:: Given records
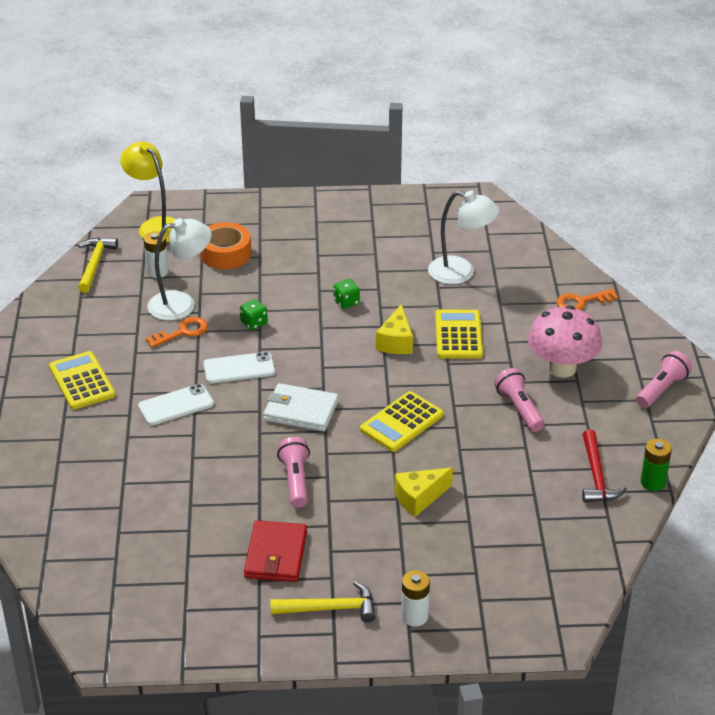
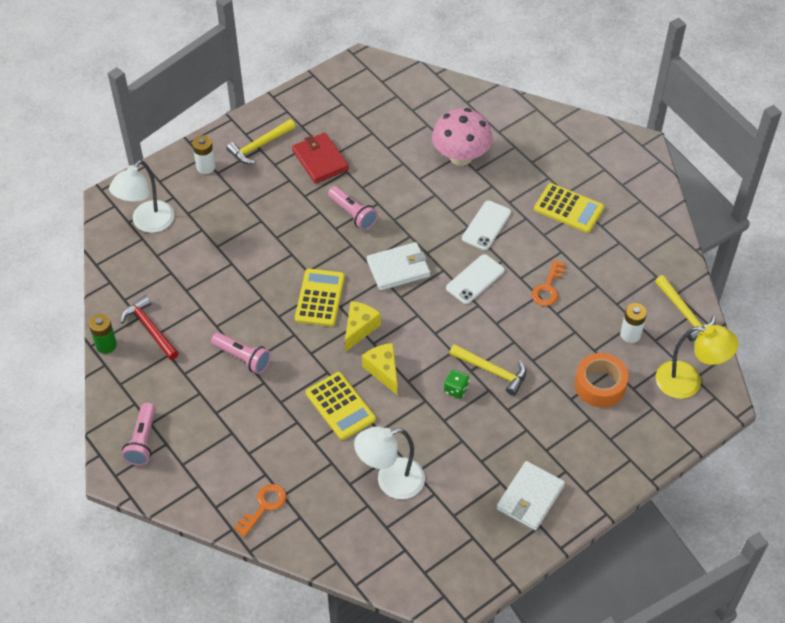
camera: 145 degrees right, 15 degrees up
(181, 303) = (578, 313): white lamp -> white lamp (147, 223)
(254, 323) = (505, 326): green dice -> none
(302, 300) = (492, 371): none -> yellow hammer
(361, 220) = (530, 497): none -> white wallet
(419, 498) = (262, 245): yellow cheese -> yellow cheese (359, 328)
(562, 368) = (235, 418): pink mushroom -> pink mushroom (461, 157)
::::
• _Description of the task_
Start at the line containing "(419, 498) = (262, 245): yellow". Repeat it and each line after it, word for word, to the end of the records.

• _Solution to this task_
(419, 498) = (262, 245): yellow cheese -> yellow cheese (359, 328)
(562, 368) = (235, 418): pink mushroom -> pink mushroom (461, 157)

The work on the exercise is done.